**AIM OF THE EXERCISE**
Exactly those lines running from the one containing "grey brick D3 level" to the end of the material are to be printed, and no others.

[Opening DATA BELOW section]

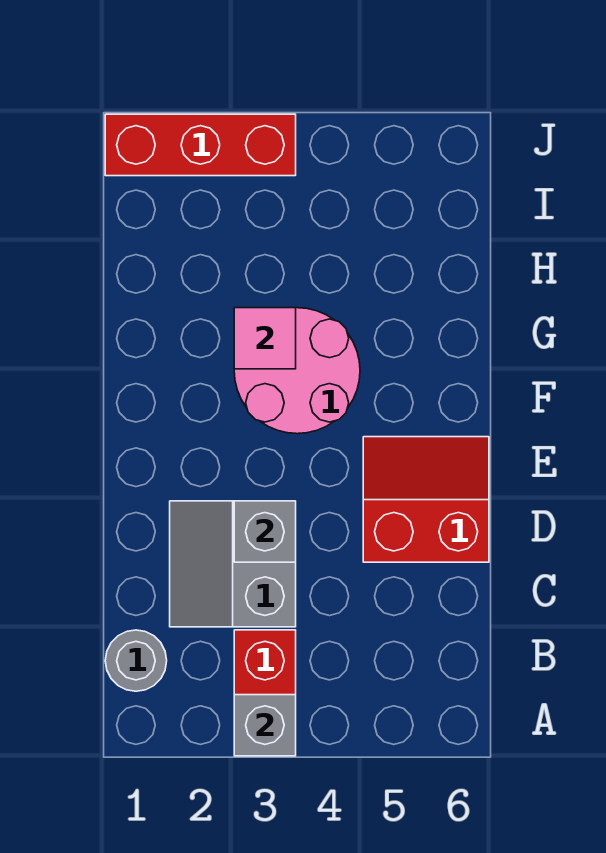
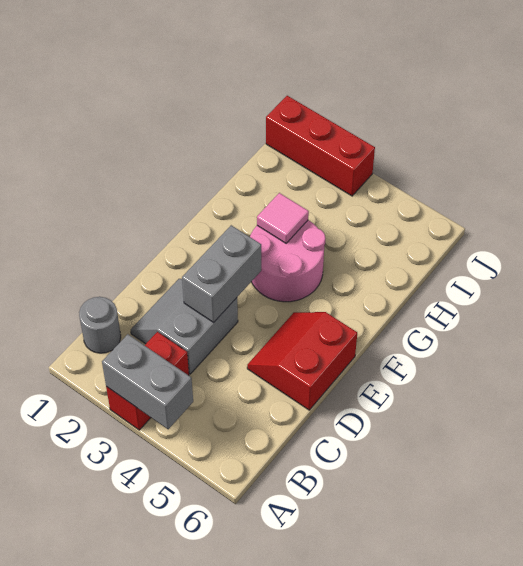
grey brick A3 level 2 -> grey brick A3:A4 level 2
grey brick D3 level 2 -> grey brick D3:E3 level 2
red slope D5:E6 level 1 top D -> red slope D5:E6 level 1 top 6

[Closing DATA BELOW section]

**WRITTEN REPLY**
grey brick D3 level 2 -> grey brick D3:E3 level 2
red slope D5:E6 level 1 top D -> red slope D5:E6 level 1 top 6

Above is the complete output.